-- Work request --
Among the records below, find the lines with the word "TEMP" and copy them.

Records excerpted from a collection

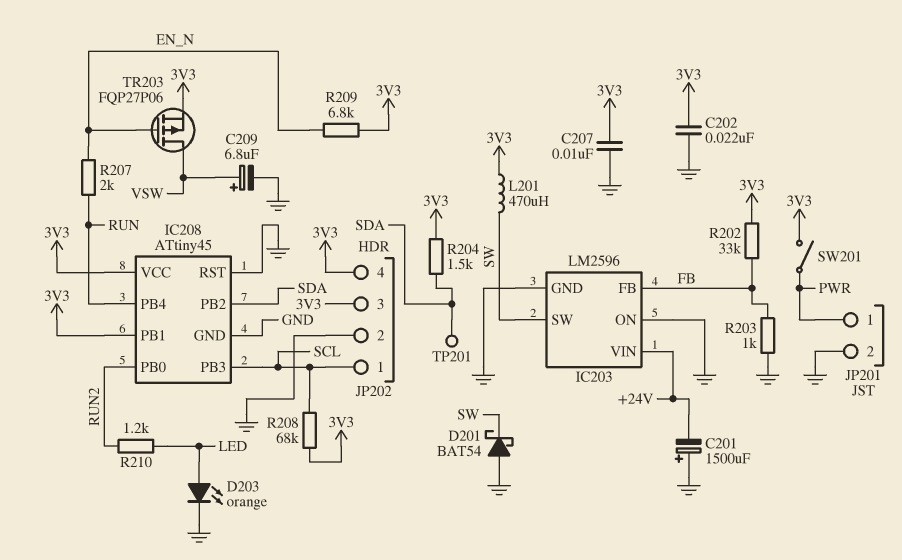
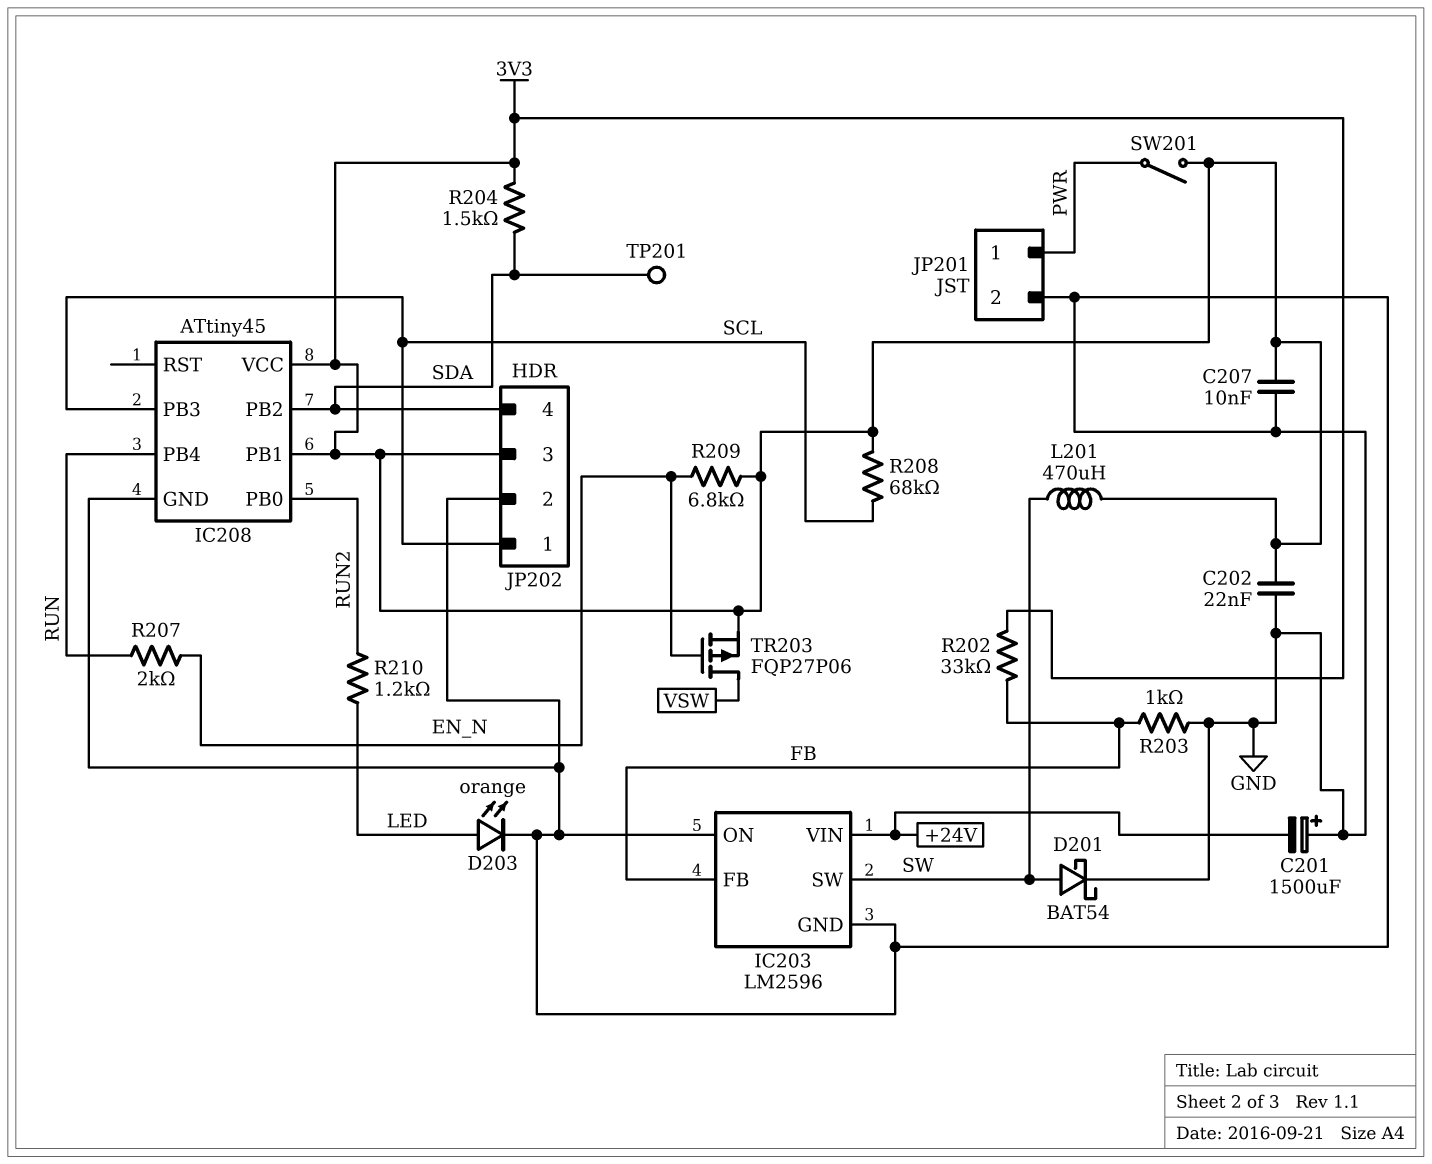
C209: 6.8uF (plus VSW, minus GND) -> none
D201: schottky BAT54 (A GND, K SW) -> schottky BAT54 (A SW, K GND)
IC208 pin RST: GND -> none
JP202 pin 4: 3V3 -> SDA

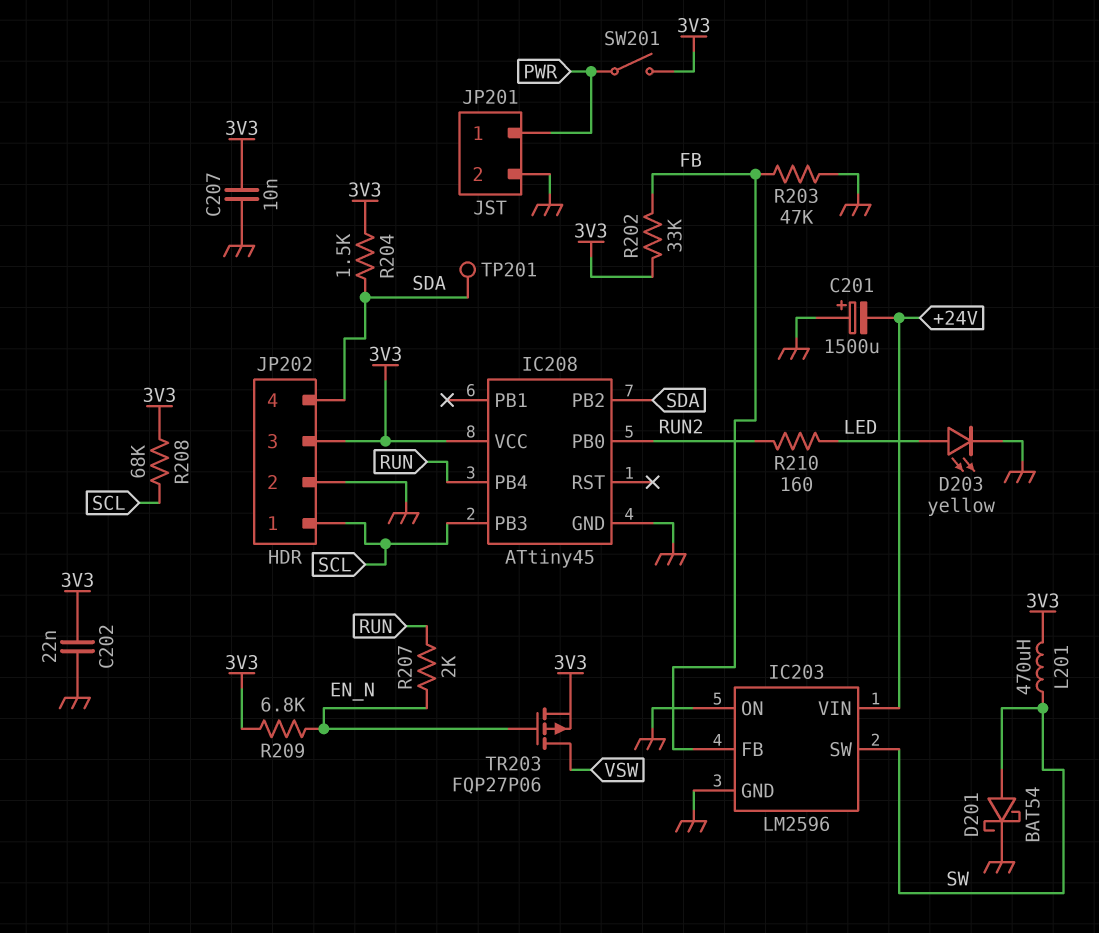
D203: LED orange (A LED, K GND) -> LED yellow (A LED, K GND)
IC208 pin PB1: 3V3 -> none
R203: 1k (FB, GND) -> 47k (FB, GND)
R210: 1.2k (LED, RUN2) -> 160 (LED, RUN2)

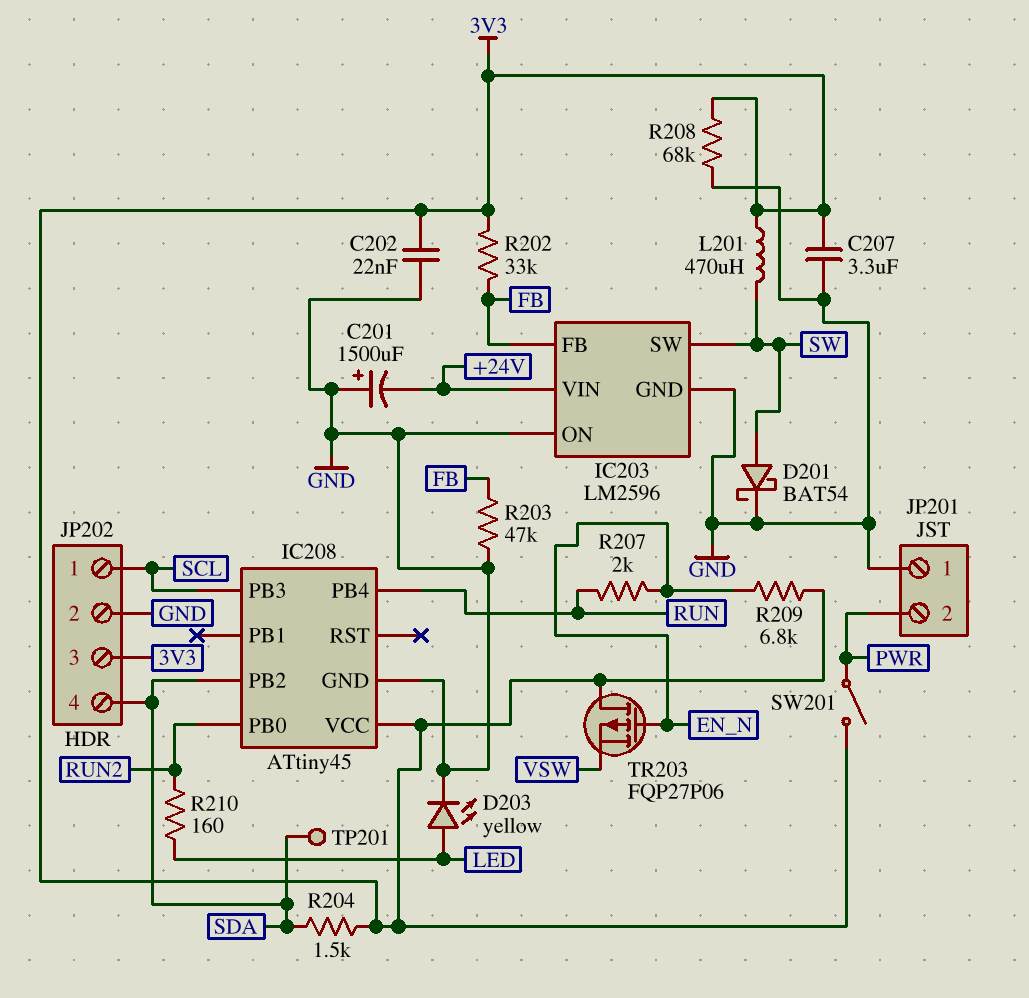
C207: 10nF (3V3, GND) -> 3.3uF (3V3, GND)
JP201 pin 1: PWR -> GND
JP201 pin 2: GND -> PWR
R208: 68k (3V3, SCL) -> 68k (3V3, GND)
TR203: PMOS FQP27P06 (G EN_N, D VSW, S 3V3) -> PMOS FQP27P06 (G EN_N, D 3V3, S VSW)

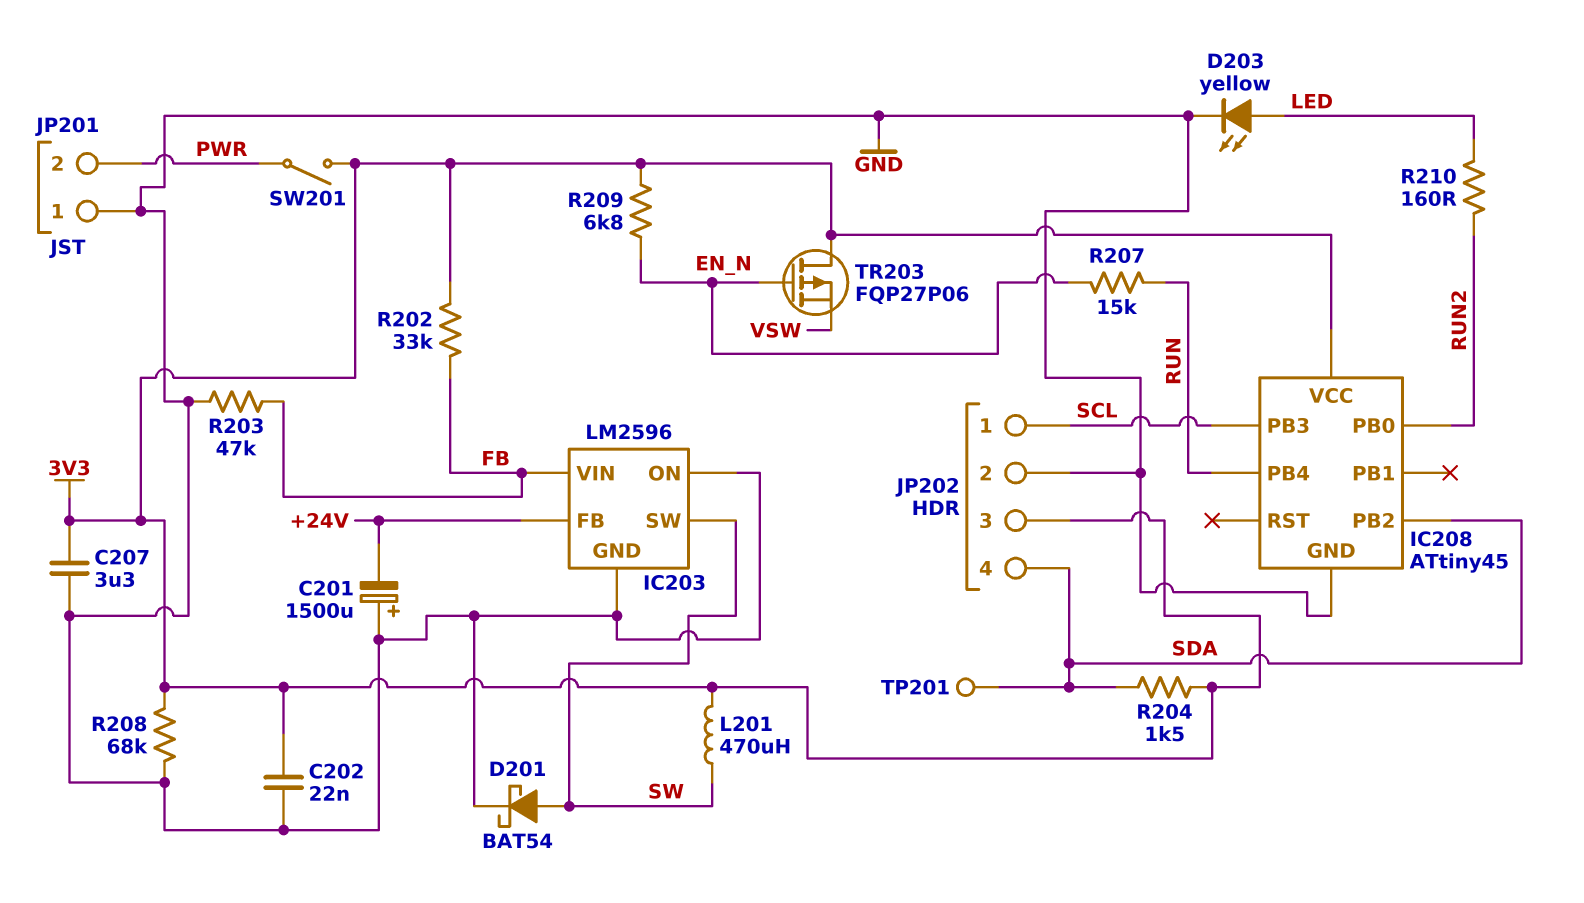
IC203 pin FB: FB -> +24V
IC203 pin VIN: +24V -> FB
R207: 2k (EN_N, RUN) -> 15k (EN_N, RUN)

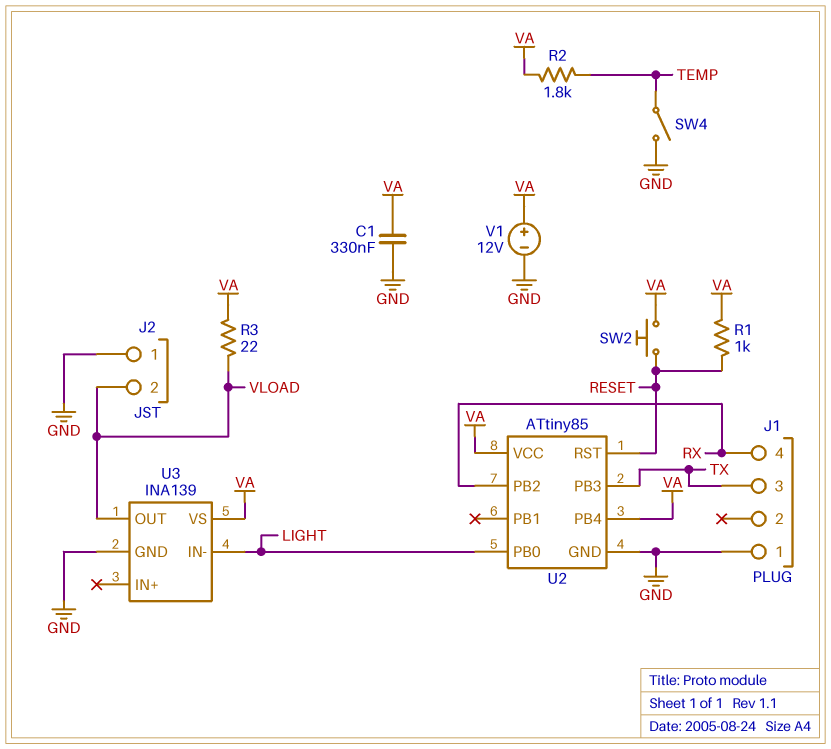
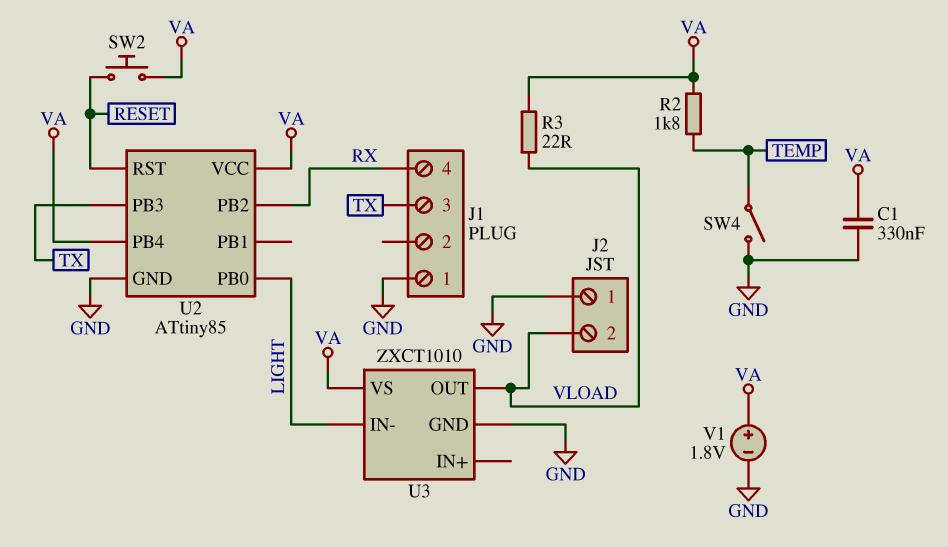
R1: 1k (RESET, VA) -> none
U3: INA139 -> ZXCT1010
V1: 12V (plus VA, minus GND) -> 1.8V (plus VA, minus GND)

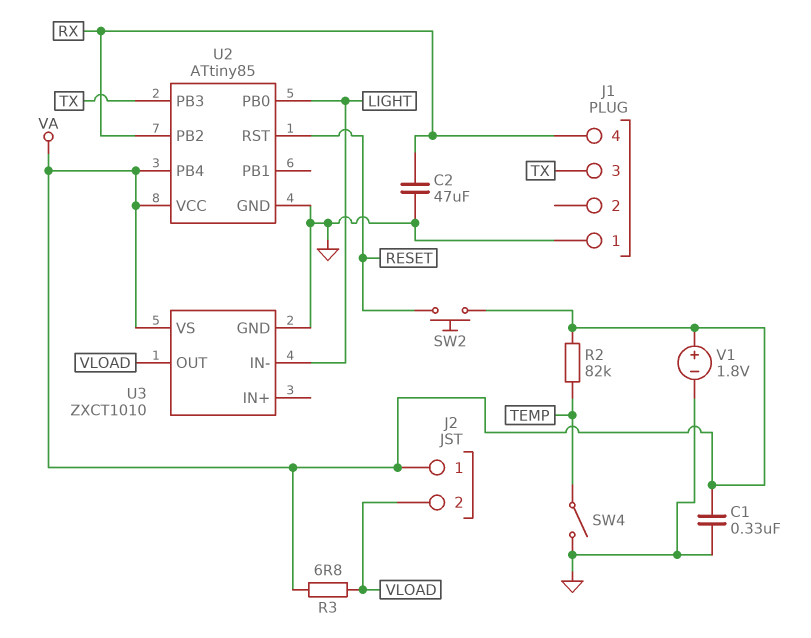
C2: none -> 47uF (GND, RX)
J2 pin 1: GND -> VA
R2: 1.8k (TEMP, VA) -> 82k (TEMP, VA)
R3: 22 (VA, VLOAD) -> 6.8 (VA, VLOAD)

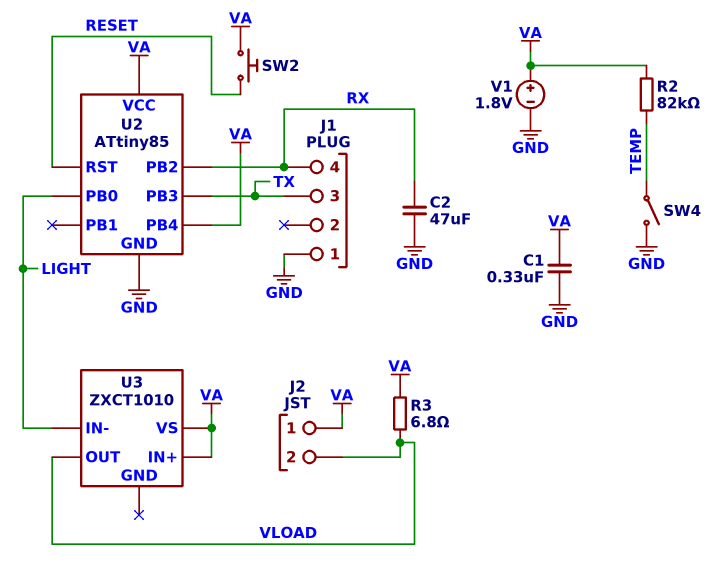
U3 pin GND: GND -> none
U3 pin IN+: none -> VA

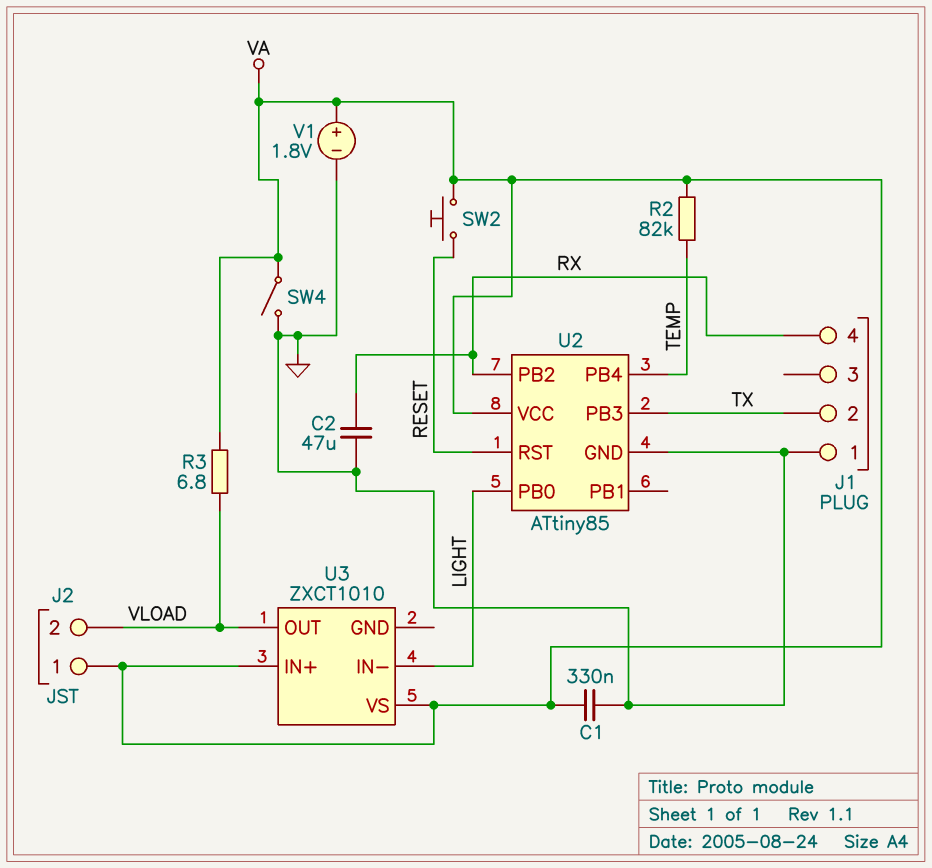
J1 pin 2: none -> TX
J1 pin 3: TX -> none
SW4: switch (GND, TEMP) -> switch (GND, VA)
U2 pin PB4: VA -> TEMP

-- Output of the task --
R2: 1.8k (TEMP, VA) -> 82k (TEMP, VA)
SW4: switch (GND, TEMP) -> switch (GND, VA)
U2 pin PB4: VA -> TEMP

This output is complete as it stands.